> [WHAT TO PRODUCE]
When you give the entries again, keep every word as it stands and drop the pictures.

> [Data entries]
Segment Open

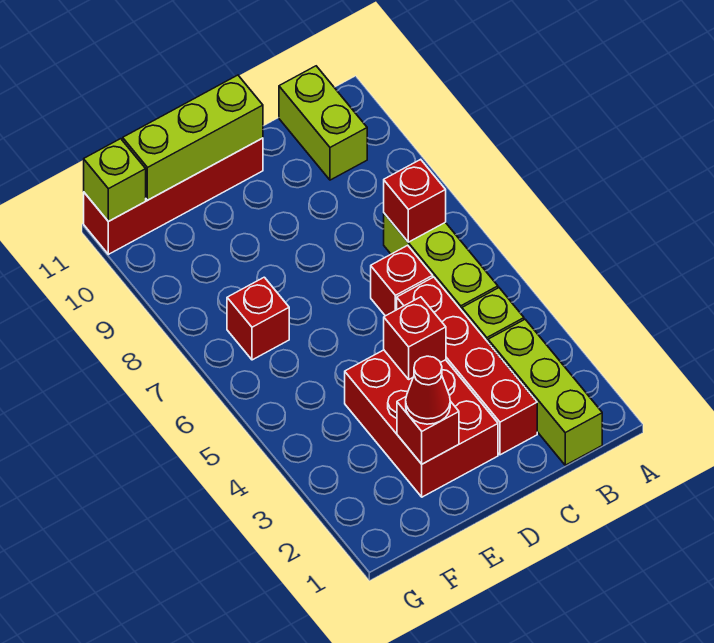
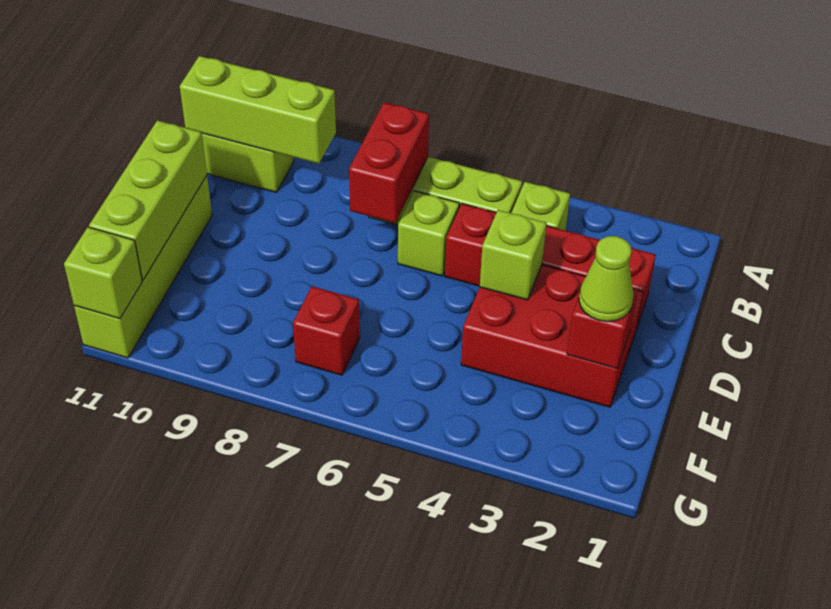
lime brick B1:B3 level 1 -> lime brick B9:B11 level 2
red brick B7 level 2 -> red brick B7:C7 level 2
red brick C6 level 1 -> lime brick C6 level 1
red brick D4 level 2 -> lime brick D4 level 2
red brick D11:G11 level 1 -> lime brick D11:G11 level 1
red cone E2 level 3 -> lime cone E2 level 3

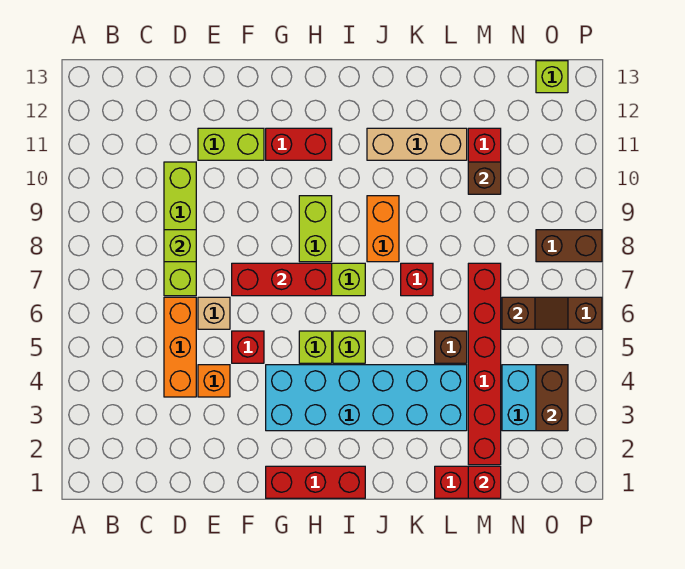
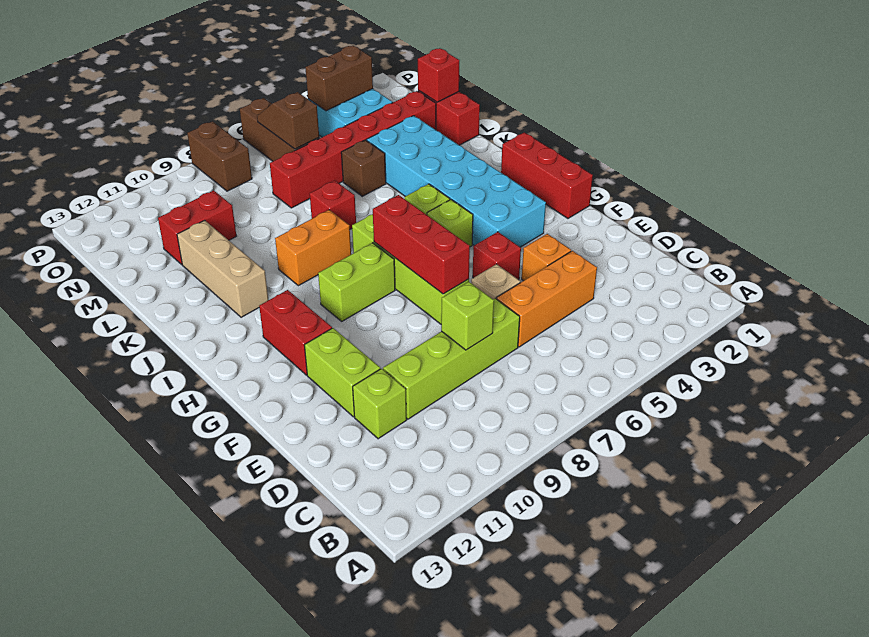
brown brick M10 level 2 -> none
lime brick O13 level 1 -> lime brick D11 level 1

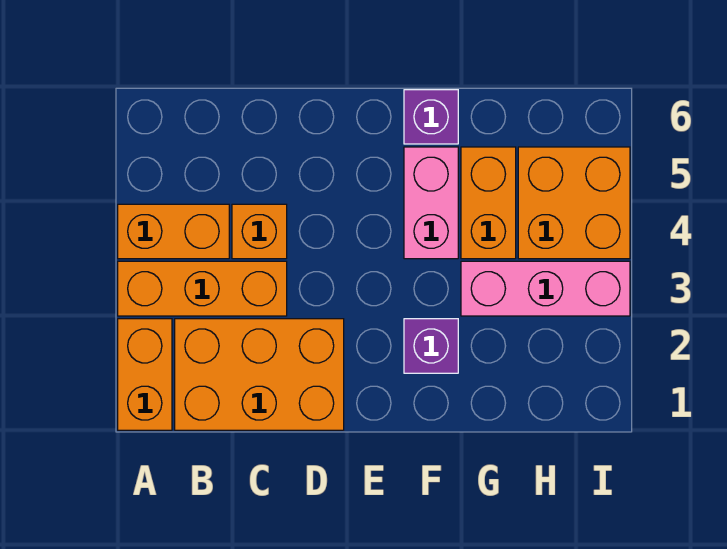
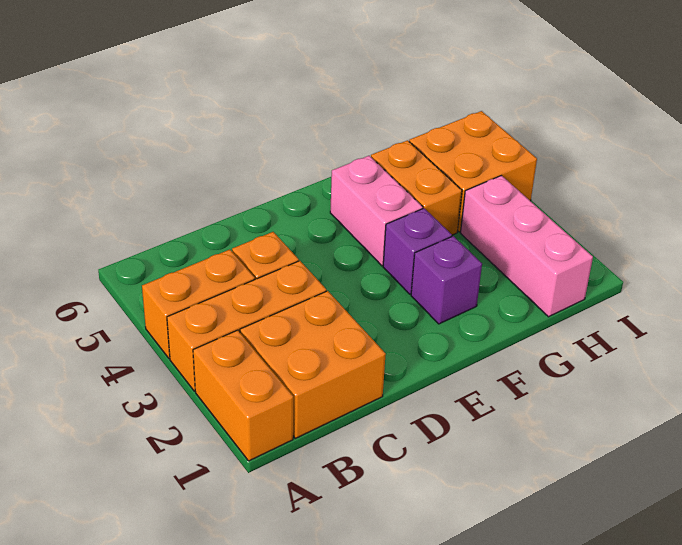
orange brick B1:D2 level 1 -> orange brick B1:C2 level 1
purple brick F6 level 1 -> purple brick F3 level 1
pink brick G3:I3 level 1 -> pink brick H1:H3 level 1

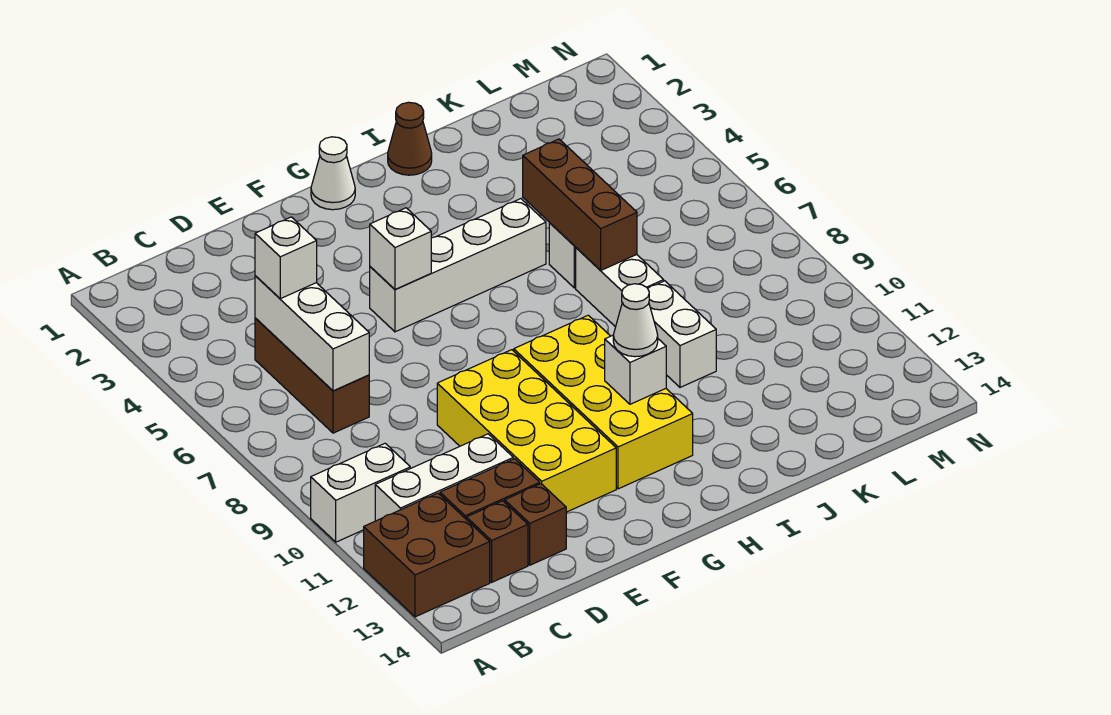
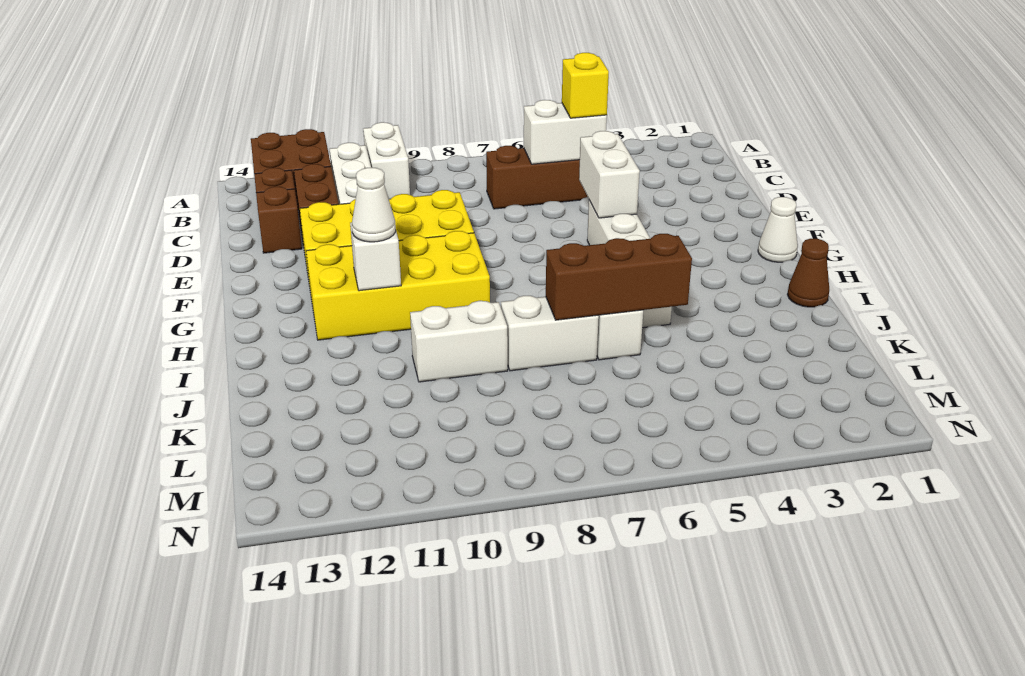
white brick C5:C7 level 2 -> white brick C5:C6 level 2
white brick C5 level 3 -> yellow brick C5 level 3
white brick F5 level 2 -> white brick E5:F5 level 2

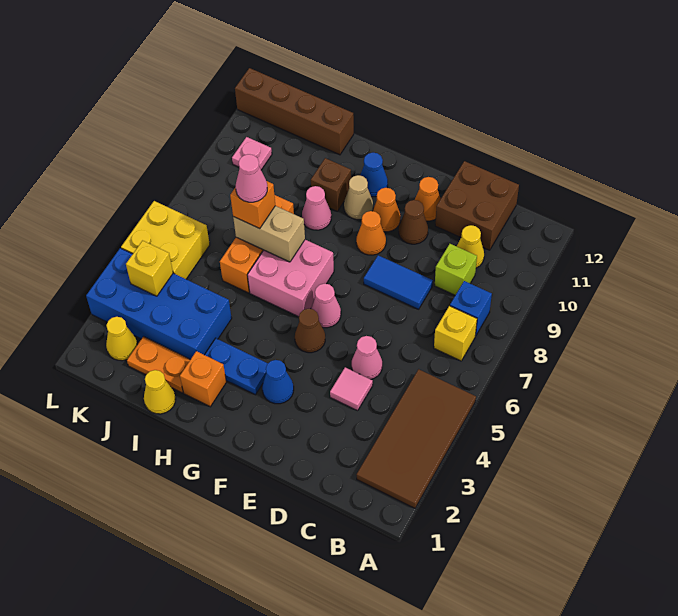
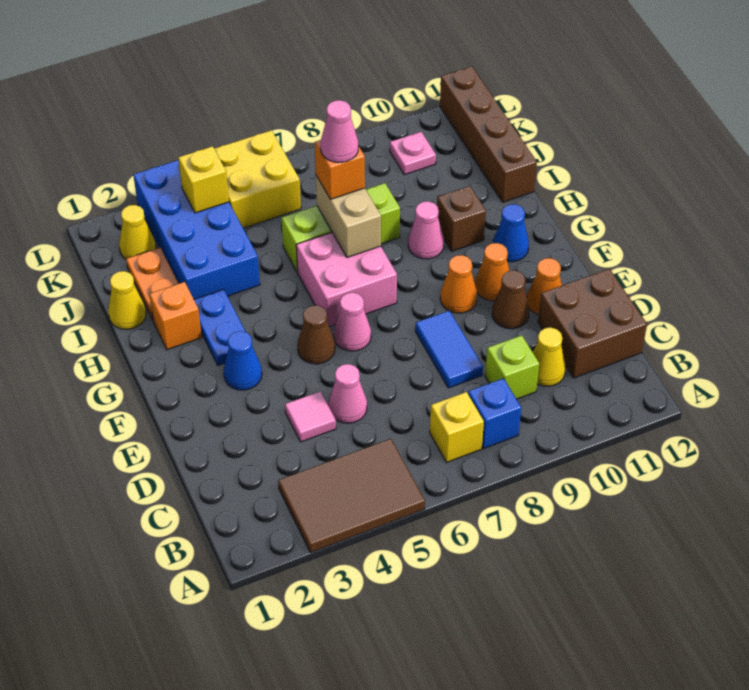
brown tile A2:B5 level 1 -> brown tile A3:B5 level 1
tan cone G10 level 1 -> none
orange brick I6:I8 level 1 -> lime brick I6:I8 level 1

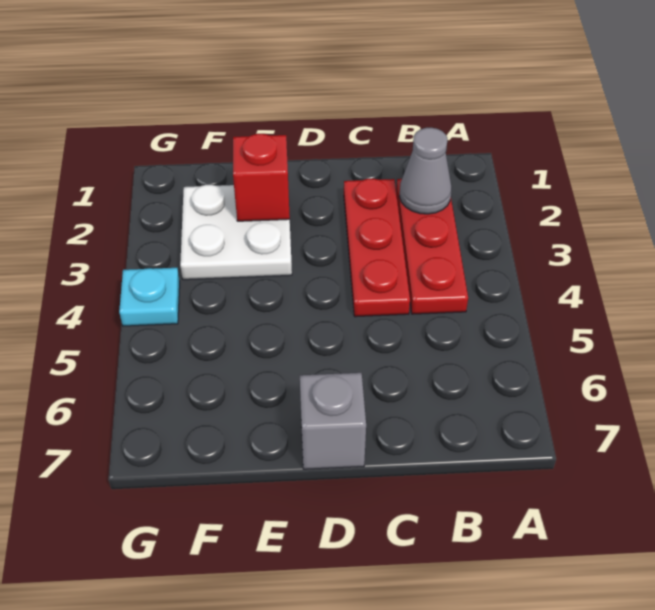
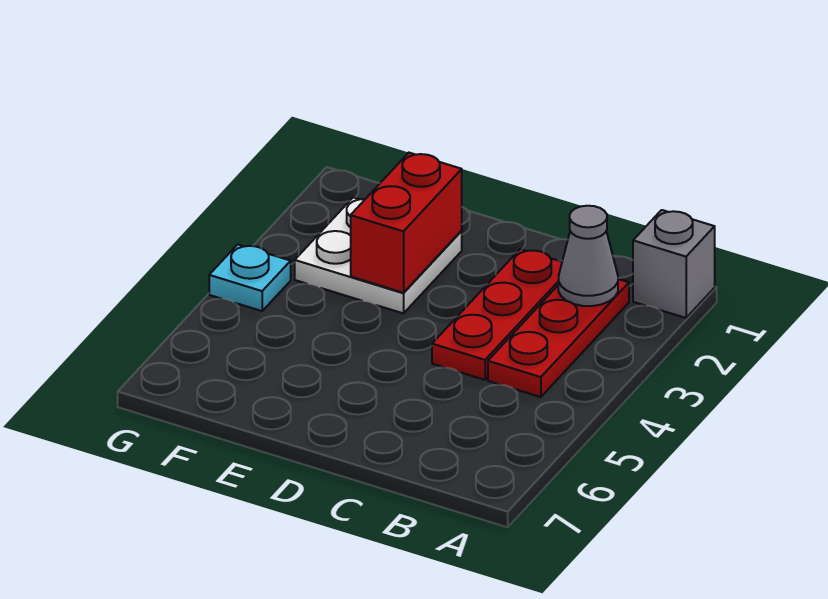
grey brick D7 level 1 -> grey brick A1 level 1
red brick E2 level 2 -> red brick E2:E3 level 2

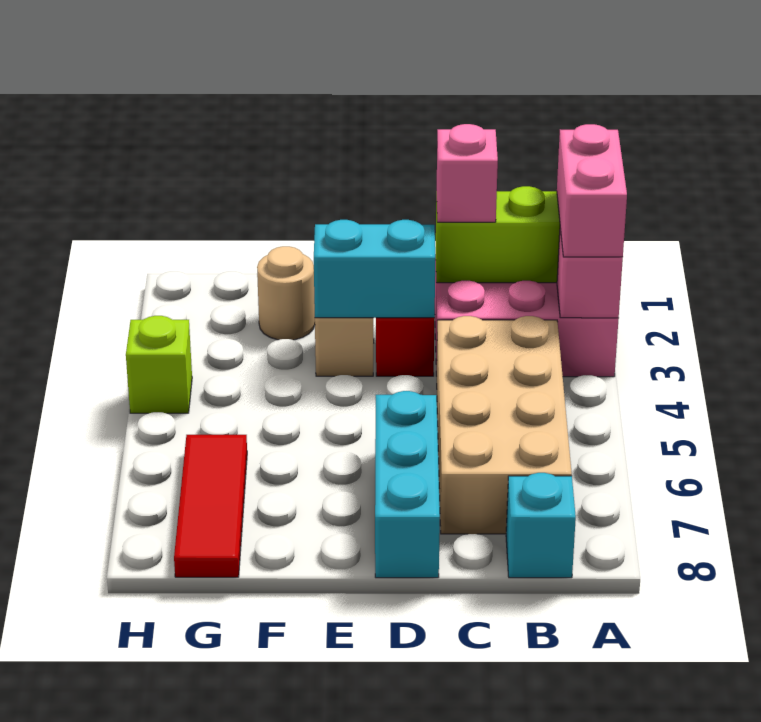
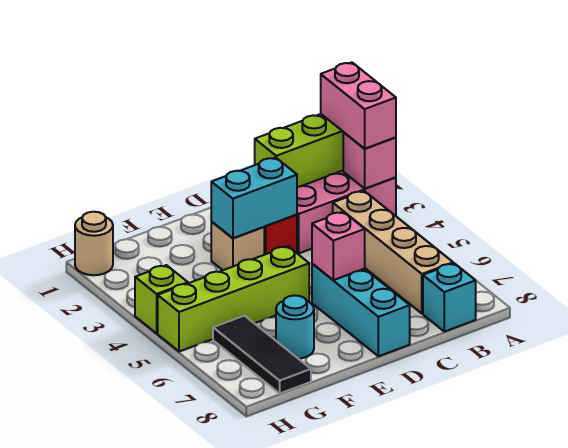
tan brick B4:C7 level 1 -> tan brick B4:B7 level 1
pink brick C2 level 3 -> pink brick D6 level 2
none -> lime brick E5:H5 level 1
tan round brick F2 level 1 -> tan round brick H1 level 1
none -> cyan round brick F7 level 1
red tile G6:G8 level 1 -> black tile G6:G8 level 1

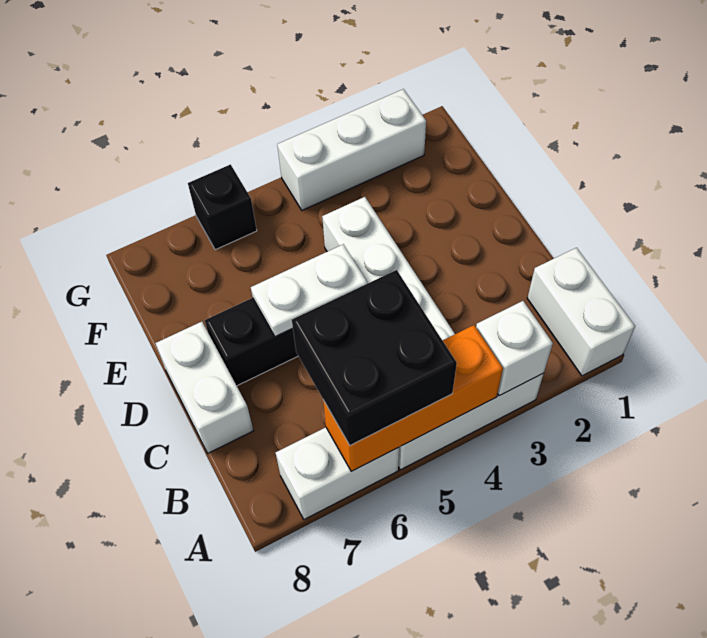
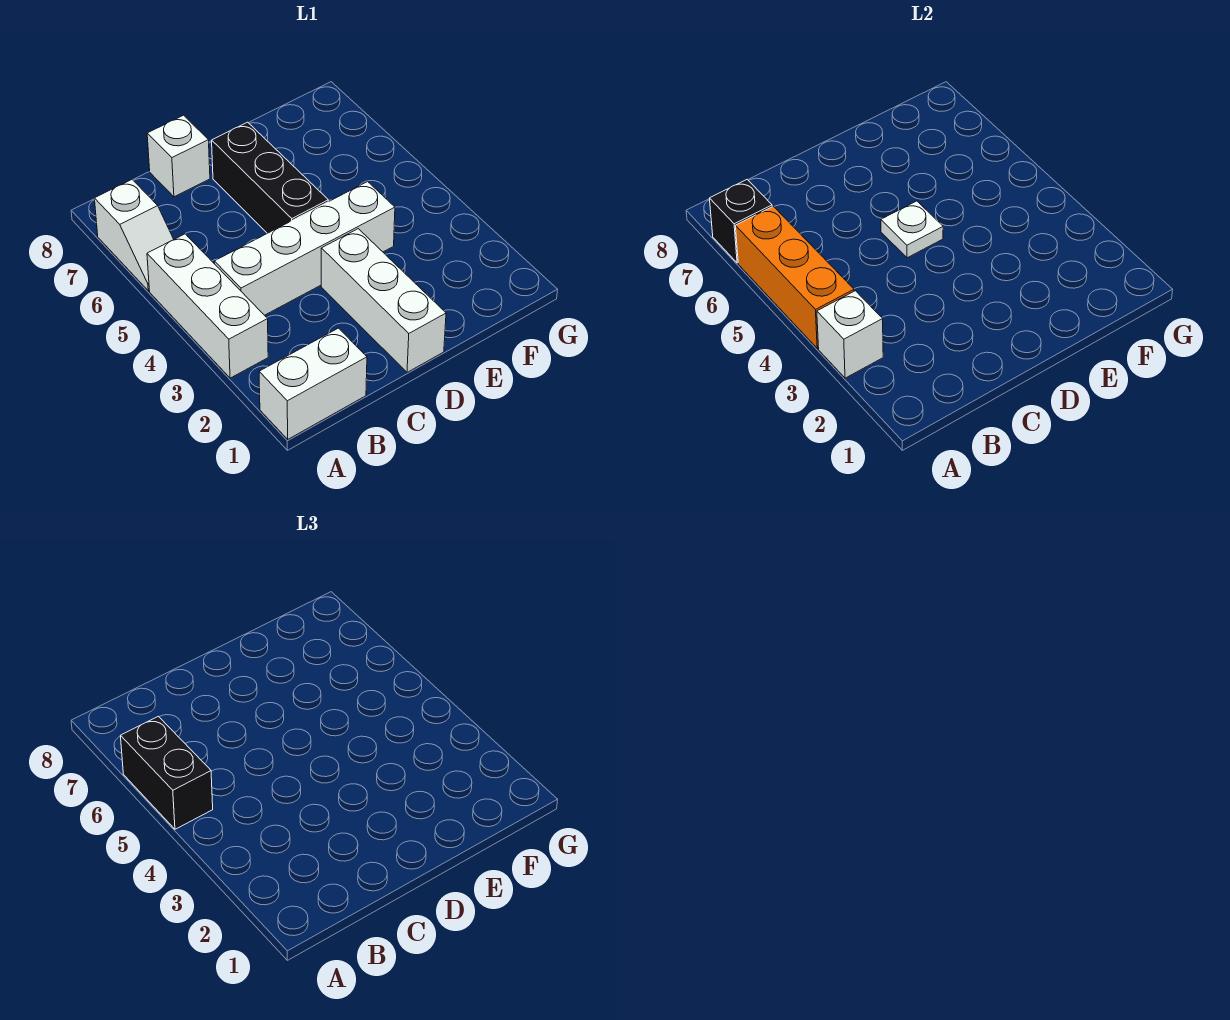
black brick A5:B6 level 3 -> black brick A5:A6 level 3
white brick A6:A7 level 1 -> white slope A6:A7 level 1 top 7
white brick C8:D8 level 1 -> white brick C8 level 1
white plate D5:D6 level 2 -> white plate D5 level 2
white brick G2:G4 level 1 -> white brick D1:D3 level 1
black brick G6 level 1 -> black brick A7 level 2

Segment Closed

> [ANSWER SPACE]
lime brick B1:B3 level 1 -> lime brick B9:B11 level 2
red brick B7 level 2 -> red brick B7:C7 level 2
red brick C6 level 1 -> lime brick C6 level 1
red brick D4 level 2 -> lime brick D4 level 2
red brick D11:G11 level 1 -> lime brick D11:G11 level 1
red cone E2 level 3 -> lime cone E2 level 3

brown brick M10 level 2 -> none
lime brick O13 level 1 -> lime brick D11 level 1

orange brick B1:D2 level 1 -> orange brick B1:C2 level 1
purple brick F6 level 1 -> purple brick F3 level 1
pink brick G3:I3 level 1 -> pink brick H1:H3 level 1

white brick C5:C7 level 2 -> white brick C5:C6 level 2
white brick C5 level 3 -> yellow brick C5 level 3
white brick F5 level 2 -> white brick E5:F5 level 2

brown tile A2:B5 level 1 -> brown tile A3:B5 level 1
tan cone G10 level 1 -> none
orange brick I6:I8 level 1 -> lime brick I6:I8 level 1

grey brick D7 level 1 -> grey brick A1 level 1
red brick E2 level 2 -> red brick E2:E3 level 2

tan brick B4:C7 level 1 -> tan brick B4:B7 level 1
pink brick C2 level 3 -> pink brick D6 level 2
none -> lime brick E5:H5 level 1
tan round brick F2 level 1 -> tan round brick H1 level 1
none -> cyan round brick F7 level 1
red tile G6:G8 level 1 -> black tile G6:G8 level 1

black brick A5:B6 level 3 -> black brick A5:A6 level 3
white brick A6:A7 level 1 -> white slope A6:A7 level 1 top 7
white brick C8:D8 level 1 -> white brick C8 level 1
white plate D5:D6 level 2 -> white plate D5 level 2
white brick G2:G4 level 1 -> white brick D1:D3 level 1
black brick G6 level 1 -> black brick A7 level 2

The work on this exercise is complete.